Items from a dataset
(begin)
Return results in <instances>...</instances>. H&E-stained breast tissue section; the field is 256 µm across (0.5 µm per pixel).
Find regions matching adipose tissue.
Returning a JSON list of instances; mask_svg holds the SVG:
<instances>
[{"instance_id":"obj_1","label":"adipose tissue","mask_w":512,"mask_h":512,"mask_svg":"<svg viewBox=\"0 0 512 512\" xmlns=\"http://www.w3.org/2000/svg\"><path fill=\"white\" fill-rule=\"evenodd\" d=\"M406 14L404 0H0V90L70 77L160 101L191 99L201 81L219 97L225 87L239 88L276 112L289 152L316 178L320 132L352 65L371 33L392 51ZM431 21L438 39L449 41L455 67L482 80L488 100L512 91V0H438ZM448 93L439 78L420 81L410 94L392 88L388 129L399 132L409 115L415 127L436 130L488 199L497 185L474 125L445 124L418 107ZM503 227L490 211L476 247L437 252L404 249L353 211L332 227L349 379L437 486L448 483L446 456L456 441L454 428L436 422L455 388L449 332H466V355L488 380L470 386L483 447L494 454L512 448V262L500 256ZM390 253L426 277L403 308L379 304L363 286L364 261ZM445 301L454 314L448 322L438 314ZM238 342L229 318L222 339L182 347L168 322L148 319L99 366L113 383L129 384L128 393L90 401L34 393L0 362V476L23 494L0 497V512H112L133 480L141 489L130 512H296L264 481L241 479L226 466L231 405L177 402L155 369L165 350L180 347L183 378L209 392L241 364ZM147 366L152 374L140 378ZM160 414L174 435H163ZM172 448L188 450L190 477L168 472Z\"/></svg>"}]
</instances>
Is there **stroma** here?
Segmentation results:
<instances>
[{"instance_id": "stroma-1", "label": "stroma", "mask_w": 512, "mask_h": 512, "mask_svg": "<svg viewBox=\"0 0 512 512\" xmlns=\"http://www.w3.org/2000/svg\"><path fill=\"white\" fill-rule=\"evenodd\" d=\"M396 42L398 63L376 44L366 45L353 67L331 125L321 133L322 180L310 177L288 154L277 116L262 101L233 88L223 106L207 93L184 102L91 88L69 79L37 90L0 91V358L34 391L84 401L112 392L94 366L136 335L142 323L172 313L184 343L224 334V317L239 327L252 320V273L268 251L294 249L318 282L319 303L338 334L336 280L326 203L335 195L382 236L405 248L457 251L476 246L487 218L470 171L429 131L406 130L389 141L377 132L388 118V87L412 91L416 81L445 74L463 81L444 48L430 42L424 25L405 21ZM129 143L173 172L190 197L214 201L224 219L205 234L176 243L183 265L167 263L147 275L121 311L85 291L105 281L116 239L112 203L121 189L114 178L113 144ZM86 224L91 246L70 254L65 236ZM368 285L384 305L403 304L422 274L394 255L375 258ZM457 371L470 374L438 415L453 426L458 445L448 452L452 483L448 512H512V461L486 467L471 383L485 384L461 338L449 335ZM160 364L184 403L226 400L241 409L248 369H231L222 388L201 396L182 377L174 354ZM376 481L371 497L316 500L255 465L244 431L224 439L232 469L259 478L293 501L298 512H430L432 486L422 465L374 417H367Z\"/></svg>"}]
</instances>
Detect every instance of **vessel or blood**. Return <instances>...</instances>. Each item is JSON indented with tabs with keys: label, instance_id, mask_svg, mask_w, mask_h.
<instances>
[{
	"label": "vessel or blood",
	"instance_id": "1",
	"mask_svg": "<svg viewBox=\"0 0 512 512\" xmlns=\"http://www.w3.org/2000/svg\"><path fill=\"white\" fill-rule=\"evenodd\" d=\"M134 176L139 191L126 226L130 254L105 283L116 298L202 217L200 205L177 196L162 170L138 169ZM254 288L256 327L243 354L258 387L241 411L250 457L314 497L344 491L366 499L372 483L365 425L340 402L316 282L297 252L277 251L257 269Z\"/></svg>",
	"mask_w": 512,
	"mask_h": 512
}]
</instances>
(end)
Check each line of the entries for the string "blood". Copy the lines that have it.

◆ Written answer
Detect every instance of **vessel or blood**. Return <instances>...</instances>. Each item is JSON indented with tabs with keys: label, instance_id, mask_svg, mask_w, mask_h.
	"label": "vessel or blood",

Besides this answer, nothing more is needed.